• [Try it] Please reproduce the data exactly and omit the pictures.

[Before-and-after scene images]
• • • • •
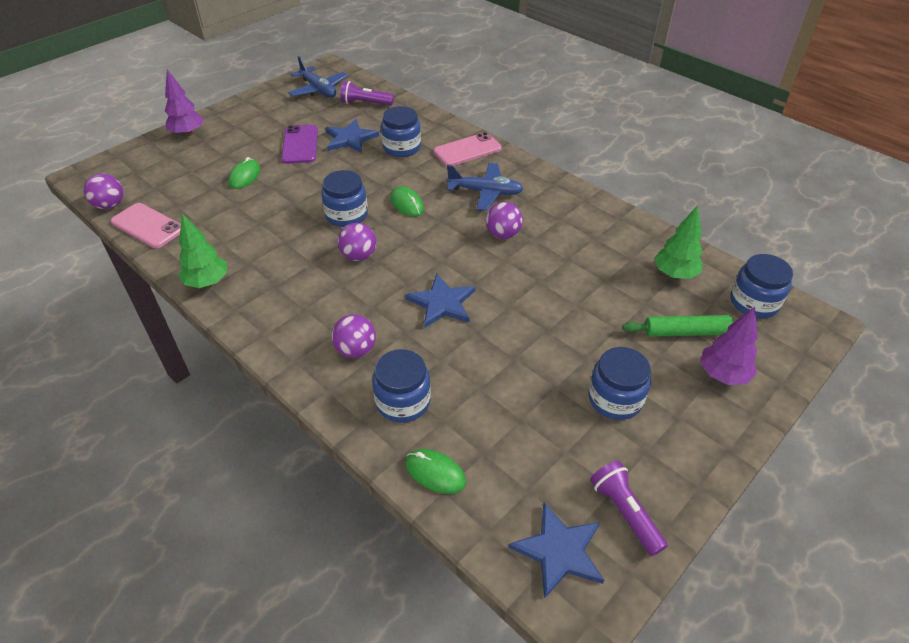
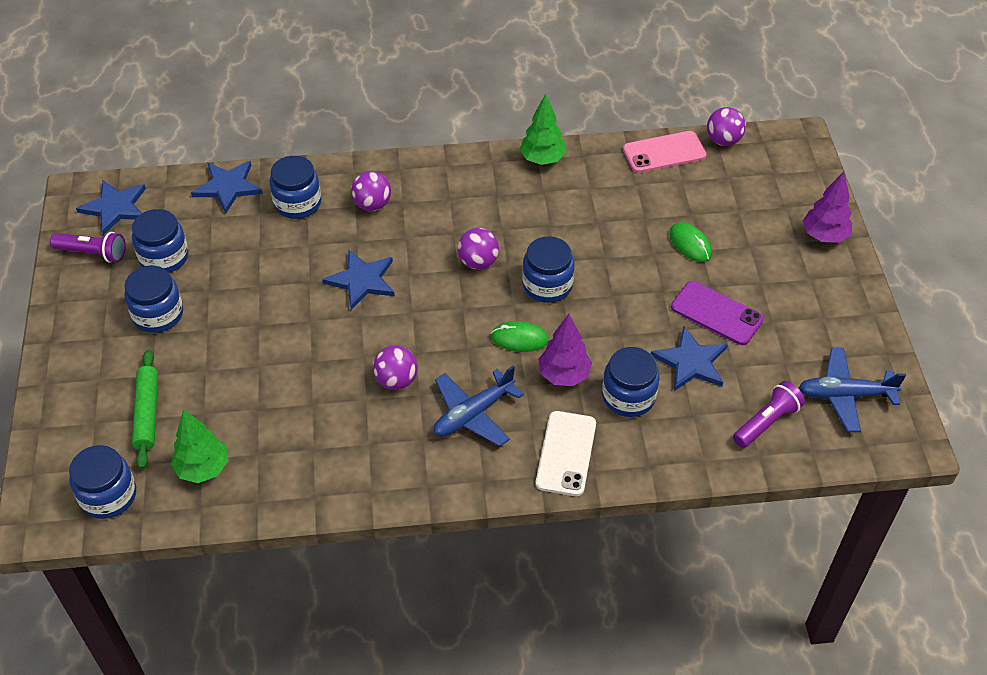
camera: 130 degrees right, 5 degrees up
(435, 473) = (228, 187): green mouse -> blue star
(467, 150) = (566, 453): pink phone -> white phone
(563, 448) = (164, 257): none -> blue jar
(686, 332) = (147, 413): green rolling pin -> green rolling pin turned 45 degrees counterclockwise
(722, 375) = (91, 397): purple tree -> purple tree (564, 375)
• • • • •
• [Exercise result]
camera: 130 degrees right, 5 degrees up
(435, 473) = (228, 187): green mouse -> blue star
(467, 150) = (566, 453): pink phone -> white phone
(563, 448) = (164, 257): none -> blue jar
(686, 332) = (147, 413): green rolling pin -> green rolling pin turned 45 degrees counterclockwise
(722, 375) = (91, 397): purple tree -> purple tree (564, 375)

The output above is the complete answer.